◆ Exercise objective:
Exact reproduction required: the lines below from the line with "lime brick D6" to the line with "none -> orange plate A3 level 2", both ends included, and no others.

Scene difference descriptions

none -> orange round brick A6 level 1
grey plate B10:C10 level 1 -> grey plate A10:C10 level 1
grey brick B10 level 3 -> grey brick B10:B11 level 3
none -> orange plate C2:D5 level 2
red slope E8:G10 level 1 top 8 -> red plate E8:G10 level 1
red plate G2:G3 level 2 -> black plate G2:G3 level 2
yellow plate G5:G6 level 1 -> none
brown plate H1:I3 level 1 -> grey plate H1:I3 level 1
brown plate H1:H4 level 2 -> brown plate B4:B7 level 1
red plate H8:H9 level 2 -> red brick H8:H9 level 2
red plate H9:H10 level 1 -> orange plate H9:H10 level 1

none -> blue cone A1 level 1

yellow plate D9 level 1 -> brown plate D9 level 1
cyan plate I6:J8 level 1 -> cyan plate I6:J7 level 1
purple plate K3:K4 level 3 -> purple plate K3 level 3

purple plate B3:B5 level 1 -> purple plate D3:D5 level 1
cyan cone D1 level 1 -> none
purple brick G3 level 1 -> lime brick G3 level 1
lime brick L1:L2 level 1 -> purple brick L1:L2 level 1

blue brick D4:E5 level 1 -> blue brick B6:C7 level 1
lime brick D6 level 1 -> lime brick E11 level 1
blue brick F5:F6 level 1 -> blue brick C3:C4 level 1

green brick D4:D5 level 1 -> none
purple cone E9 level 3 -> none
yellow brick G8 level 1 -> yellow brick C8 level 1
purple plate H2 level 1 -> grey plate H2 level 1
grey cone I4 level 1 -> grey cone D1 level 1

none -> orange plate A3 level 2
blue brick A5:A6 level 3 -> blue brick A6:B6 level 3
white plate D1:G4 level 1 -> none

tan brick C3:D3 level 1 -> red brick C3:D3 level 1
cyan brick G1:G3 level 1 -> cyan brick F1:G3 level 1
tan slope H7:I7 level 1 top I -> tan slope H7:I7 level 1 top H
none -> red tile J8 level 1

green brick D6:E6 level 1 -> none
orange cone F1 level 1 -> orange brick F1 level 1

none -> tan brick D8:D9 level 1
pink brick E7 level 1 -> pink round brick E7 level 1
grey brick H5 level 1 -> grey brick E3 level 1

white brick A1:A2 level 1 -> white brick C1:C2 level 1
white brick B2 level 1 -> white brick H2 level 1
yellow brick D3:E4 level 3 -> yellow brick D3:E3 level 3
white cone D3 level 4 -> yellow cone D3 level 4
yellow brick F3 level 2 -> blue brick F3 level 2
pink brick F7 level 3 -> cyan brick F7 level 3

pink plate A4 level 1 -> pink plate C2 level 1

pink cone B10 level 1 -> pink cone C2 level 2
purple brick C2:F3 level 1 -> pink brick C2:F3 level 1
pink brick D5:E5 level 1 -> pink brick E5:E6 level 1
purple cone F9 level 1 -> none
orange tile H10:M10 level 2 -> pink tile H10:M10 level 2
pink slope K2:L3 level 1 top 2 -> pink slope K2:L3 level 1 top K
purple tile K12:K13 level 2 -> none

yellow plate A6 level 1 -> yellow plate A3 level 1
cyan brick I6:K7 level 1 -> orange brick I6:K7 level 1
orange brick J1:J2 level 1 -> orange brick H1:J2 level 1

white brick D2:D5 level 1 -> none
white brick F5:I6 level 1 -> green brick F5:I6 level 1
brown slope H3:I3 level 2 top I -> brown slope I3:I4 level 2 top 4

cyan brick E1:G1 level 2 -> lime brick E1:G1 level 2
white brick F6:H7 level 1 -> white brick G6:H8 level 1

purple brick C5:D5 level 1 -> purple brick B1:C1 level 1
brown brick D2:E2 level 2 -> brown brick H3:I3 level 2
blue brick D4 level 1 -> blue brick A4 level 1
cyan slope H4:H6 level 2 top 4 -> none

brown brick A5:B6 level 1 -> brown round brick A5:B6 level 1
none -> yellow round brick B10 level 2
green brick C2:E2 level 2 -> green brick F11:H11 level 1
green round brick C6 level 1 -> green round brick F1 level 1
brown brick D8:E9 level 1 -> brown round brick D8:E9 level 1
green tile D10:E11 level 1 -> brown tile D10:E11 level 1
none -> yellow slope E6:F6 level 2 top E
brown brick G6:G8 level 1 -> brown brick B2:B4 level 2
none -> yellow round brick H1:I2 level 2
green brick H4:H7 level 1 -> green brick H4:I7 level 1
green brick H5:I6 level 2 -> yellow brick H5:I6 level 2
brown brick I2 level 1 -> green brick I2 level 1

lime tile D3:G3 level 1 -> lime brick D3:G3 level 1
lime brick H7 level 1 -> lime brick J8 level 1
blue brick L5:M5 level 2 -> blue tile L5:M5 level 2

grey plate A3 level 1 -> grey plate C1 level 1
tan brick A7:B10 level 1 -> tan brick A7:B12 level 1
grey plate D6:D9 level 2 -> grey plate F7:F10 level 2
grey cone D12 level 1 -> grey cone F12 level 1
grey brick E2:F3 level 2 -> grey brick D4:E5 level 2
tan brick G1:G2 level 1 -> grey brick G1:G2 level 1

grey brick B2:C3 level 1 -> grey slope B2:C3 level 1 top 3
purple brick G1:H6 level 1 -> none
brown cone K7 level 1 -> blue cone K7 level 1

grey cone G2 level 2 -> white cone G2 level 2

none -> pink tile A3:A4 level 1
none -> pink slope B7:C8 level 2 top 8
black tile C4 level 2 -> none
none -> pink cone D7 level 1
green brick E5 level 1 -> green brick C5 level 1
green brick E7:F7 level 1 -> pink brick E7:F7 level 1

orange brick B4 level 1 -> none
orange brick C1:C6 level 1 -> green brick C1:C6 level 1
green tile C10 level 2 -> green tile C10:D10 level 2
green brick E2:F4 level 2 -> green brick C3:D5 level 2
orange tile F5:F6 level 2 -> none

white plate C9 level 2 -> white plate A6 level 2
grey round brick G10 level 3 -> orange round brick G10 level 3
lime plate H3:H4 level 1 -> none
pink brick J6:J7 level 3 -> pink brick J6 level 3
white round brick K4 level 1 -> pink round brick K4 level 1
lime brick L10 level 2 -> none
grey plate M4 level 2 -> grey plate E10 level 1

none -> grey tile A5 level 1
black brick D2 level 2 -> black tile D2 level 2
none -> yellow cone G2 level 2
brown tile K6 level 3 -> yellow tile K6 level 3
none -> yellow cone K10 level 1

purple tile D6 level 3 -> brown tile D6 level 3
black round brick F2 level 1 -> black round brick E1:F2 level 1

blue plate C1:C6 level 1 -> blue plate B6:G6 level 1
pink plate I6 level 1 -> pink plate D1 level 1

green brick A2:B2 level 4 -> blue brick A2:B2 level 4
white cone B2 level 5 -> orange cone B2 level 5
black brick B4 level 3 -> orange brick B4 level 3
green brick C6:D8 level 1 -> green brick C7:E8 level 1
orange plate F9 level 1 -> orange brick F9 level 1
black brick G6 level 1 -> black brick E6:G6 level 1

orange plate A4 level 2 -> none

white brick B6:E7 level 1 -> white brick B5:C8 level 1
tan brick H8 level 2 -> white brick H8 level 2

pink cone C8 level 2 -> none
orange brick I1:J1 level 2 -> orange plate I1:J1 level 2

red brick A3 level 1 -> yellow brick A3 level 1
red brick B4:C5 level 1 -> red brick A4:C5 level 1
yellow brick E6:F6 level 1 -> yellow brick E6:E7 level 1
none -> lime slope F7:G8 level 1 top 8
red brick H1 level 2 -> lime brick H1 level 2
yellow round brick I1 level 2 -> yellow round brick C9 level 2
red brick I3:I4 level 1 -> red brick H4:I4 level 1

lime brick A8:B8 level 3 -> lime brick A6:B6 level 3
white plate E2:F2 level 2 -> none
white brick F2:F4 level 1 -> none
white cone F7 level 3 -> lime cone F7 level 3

◆ Exercise solution:
lime brick D6 level 1 -> lime brick E11 level 1
blue brick F5:F6 level 1 -> blue brick C3:C4 level 1

green brick D4:D5 level 1 -> none
purple cone E9 level 3 -> none
yellow brick G8 level 1 -> yellow brick C8 level 1
purple plate H2 level 1 -> grey plate H2 level 1
grey cone I4 level 1 -> grey cone D1 level 1

none -> orange plate A3 level 2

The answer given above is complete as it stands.